**Records from a data source**
>>>>>
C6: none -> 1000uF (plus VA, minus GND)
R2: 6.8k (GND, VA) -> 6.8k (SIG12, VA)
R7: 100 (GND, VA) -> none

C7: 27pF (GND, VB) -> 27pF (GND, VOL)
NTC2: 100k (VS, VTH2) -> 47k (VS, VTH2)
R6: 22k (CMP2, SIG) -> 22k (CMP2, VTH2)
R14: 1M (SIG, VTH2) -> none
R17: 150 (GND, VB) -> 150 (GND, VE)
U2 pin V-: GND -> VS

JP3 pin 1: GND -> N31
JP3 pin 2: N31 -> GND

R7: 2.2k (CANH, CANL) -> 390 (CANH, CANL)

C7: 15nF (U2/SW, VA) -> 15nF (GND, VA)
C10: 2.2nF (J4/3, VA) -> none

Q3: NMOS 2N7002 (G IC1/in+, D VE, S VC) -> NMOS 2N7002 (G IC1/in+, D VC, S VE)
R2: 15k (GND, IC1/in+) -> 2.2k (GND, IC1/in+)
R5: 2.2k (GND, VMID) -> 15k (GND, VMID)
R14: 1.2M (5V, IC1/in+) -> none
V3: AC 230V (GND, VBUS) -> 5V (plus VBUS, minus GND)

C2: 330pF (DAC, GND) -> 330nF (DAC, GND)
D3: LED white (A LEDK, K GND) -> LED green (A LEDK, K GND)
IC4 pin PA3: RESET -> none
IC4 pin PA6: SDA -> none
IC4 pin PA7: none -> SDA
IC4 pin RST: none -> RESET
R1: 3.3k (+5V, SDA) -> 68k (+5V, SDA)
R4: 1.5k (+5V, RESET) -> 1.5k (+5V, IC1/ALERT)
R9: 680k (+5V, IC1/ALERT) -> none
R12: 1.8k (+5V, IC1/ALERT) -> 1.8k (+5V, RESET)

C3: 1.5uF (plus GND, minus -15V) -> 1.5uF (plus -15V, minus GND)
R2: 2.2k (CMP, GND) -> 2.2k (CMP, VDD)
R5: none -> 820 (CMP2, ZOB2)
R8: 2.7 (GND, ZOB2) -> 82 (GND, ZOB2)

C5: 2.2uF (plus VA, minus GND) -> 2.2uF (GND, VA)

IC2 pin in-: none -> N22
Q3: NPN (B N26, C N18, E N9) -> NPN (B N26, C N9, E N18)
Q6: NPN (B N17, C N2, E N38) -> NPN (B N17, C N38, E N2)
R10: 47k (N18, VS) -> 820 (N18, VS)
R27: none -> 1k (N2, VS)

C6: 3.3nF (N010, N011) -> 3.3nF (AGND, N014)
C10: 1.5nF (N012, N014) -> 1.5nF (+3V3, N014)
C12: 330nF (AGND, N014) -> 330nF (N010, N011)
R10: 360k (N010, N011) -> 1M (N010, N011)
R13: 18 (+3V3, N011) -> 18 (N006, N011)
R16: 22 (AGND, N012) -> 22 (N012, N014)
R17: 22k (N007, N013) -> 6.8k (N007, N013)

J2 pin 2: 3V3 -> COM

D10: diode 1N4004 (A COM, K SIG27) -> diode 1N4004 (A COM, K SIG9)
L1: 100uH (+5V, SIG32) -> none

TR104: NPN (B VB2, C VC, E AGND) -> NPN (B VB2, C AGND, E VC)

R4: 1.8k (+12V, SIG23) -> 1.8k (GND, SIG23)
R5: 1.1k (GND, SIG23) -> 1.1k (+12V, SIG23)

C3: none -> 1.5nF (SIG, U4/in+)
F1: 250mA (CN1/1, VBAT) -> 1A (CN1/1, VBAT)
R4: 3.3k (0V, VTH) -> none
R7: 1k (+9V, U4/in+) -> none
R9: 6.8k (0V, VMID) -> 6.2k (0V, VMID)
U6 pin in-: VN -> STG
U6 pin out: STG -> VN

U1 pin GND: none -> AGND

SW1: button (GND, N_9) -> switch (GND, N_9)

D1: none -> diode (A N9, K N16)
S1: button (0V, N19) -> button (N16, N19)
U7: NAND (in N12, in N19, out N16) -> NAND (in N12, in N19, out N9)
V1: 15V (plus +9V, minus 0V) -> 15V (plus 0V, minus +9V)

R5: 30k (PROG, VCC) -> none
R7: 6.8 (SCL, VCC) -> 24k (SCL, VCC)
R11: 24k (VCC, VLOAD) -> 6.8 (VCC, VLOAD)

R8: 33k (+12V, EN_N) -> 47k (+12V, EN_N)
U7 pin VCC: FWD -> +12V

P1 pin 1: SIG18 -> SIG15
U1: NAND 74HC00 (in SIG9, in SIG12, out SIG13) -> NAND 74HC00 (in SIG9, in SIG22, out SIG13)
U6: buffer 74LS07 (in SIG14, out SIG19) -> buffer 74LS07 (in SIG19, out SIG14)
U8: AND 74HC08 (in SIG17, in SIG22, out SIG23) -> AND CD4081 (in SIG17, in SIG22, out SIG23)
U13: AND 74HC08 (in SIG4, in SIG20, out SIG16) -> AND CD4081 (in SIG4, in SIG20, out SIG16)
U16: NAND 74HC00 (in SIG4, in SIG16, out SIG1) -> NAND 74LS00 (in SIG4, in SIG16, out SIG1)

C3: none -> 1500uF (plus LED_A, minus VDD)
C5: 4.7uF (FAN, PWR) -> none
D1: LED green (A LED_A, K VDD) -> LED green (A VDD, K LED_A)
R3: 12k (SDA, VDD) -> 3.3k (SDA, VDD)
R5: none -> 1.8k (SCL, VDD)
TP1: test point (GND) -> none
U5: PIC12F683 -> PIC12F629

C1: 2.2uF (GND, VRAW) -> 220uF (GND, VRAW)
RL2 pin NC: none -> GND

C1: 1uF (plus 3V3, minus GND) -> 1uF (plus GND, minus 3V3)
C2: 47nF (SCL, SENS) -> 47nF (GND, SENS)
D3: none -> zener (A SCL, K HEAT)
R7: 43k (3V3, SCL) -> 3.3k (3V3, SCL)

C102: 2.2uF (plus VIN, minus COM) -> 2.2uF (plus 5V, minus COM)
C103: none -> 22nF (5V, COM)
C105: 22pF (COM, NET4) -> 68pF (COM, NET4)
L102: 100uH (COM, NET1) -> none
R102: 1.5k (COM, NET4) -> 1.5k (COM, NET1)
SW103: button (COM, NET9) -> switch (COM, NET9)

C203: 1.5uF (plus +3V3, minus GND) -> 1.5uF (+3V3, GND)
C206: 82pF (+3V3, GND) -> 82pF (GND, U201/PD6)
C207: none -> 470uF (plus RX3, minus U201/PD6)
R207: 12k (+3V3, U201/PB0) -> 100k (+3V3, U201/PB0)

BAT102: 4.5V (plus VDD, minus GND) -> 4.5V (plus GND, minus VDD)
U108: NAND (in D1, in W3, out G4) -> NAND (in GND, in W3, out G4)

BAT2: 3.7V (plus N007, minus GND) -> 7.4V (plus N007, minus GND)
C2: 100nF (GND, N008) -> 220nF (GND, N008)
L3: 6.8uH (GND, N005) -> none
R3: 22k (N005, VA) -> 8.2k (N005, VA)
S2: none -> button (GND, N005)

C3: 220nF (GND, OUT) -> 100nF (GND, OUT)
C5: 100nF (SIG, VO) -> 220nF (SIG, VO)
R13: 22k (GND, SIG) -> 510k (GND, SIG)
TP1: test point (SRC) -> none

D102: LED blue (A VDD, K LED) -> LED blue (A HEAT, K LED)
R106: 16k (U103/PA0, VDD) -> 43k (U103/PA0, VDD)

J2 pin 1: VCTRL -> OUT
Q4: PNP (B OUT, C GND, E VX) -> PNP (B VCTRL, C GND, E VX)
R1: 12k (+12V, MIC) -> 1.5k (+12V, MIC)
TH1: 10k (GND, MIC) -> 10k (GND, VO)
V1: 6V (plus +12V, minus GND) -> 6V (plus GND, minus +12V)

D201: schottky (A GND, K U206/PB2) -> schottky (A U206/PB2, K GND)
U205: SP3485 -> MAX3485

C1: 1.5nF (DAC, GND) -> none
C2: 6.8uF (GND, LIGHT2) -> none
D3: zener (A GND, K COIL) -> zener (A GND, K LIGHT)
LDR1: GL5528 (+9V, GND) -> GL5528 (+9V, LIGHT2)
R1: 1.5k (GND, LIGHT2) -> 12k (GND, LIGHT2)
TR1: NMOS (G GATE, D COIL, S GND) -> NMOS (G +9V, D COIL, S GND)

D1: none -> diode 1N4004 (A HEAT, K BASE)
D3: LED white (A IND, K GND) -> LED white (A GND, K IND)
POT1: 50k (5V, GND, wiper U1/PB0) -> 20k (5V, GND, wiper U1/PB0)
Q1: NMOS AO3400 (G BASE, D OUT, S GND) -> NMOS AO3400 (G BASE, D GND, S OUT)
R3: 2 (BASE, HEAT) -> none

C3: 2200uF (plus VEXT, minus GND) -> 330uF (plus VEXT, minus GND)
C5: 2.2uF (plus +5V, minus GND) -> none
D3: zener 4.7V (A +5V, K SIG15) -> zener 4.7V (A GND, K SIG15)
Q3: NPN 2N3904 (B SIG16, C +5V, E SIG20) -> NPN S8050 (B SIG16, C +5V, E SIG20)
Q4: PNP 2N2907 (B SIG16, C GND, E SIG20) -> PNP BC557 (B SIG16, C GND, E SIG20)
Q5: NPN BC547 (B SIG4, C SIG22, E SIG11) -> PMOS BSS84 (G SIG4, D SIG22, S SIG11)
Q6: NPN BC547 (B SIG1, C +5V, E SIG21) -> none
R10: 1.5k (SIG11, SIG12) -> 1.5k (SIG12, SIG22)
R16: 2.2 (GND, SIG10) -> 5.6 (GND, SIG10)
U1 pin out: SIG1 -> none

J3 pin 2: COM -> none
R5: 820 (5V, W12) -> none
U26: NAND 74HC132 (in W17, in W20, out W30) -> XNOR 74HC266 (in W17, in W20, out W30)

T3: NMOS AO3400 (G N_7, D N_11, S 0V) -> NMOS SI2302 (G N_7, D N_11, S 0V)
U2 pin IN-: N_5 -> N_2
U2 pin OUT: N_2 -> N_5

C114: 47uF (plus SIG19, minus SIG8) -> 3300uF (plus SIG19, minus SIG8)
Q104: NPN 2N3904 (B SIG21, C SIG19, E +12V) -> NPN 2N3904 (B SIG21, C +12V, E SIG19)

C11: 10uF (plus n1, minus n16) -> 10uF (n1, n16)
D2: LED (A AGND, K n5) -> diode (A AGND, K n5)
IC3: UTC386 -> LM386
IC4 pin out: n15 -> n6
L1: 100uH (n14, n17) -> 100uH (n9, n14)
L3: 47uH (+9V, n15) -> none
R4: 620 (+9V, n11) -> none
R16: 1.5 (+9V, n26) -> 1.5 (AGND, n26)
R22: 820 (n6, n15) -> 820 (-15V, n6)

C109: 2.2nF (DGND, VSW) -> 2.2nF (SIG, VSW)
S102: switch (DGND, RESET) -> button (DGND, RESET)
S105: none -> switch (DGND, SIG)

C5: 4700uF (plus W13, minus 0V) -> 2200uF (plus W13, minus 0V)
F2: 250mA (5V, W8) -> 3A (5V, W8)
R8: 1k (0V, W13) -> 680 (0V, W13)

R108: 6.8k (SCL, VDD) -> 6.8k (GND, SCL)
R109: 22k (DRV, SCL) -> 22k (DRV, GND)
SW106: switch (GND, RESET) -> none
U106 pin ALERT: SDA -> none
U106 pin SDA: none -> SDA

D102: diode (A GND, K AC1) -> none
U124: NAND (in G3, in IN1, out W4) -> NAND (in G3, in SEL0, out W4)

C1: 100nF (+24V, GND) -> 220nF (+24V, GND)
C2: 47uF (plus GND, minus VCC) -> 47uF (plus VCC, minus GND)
<<<<<
**What is required**
From the entries above, print the lines beginning at the one with "C207: none ->" and stopping after the one with "D3: zener (A", exactly as written and with nothing else.

**Solution for this problem**
C207: none -> 470uF (plus RX3, minus U201/PD6)
R207: 12k (+3V3, U201/PB0) -> 100k (+3V3, U201/PB0)

BAT102: 4.5V (plus VDD, minus GND) -> 4.5V (plus GND, minus VDD)
U108: NAND (in D1, in W3, out G4) -> NAND (in GND, in W3, out G4)

BAT2: 3.7V (plus N007, minus GND) -> 7.4V (plus N007, minus GND)
C2: 100nF (GND, N008) -> 220nF (GND, N008)
L3: 6.8uH (GND, N005) -> none
R3: 22k (N005, VA) -> 8.2k (N005, VA)
S2: none -> button (GND, N005)

C3: 220nF (GND, OUT) -> 100nF (GND, OUT)
C5: 100nF (SIG, VO) -> 220nF (SIG, VO)
R13: 22k (GND, SIG) -> 510k (GND, SIG)
TP1: test point (SRC) -> none

D102: LED blue (A VDD, K LED) -> LED blue (A HEAT, K LED)
R106: 16k (U103/PA0, VDD) -> 43k (U103/PA0, VDD)

J2 pin 1: VCTRL -> OUT
Q4: PNP (B OUT, C GND, E VX) -> PNP (B VCTRL, C GND, E VX)
R1: 12k (+12V, MIC) -> 1.5k (+12V, MIC)
TH1: 10k (GND, MIC) -> 10k (GND, VO)
V1: 6V (plus +12V, minus GND) -> 6V (plus GND, minus +12V)

D201: schottky (A GND, K U206/PB2) -> schottky (A U206/PB2, K GND)
U205: SP3485 -> MAX3485

C1: 1.5nF (DAC, GND) -> none
C2: 6.8uF (GND, LIGHT2) -> none
D3: zener (A GND, K COIL) -> zener (A GND, K LIGHT)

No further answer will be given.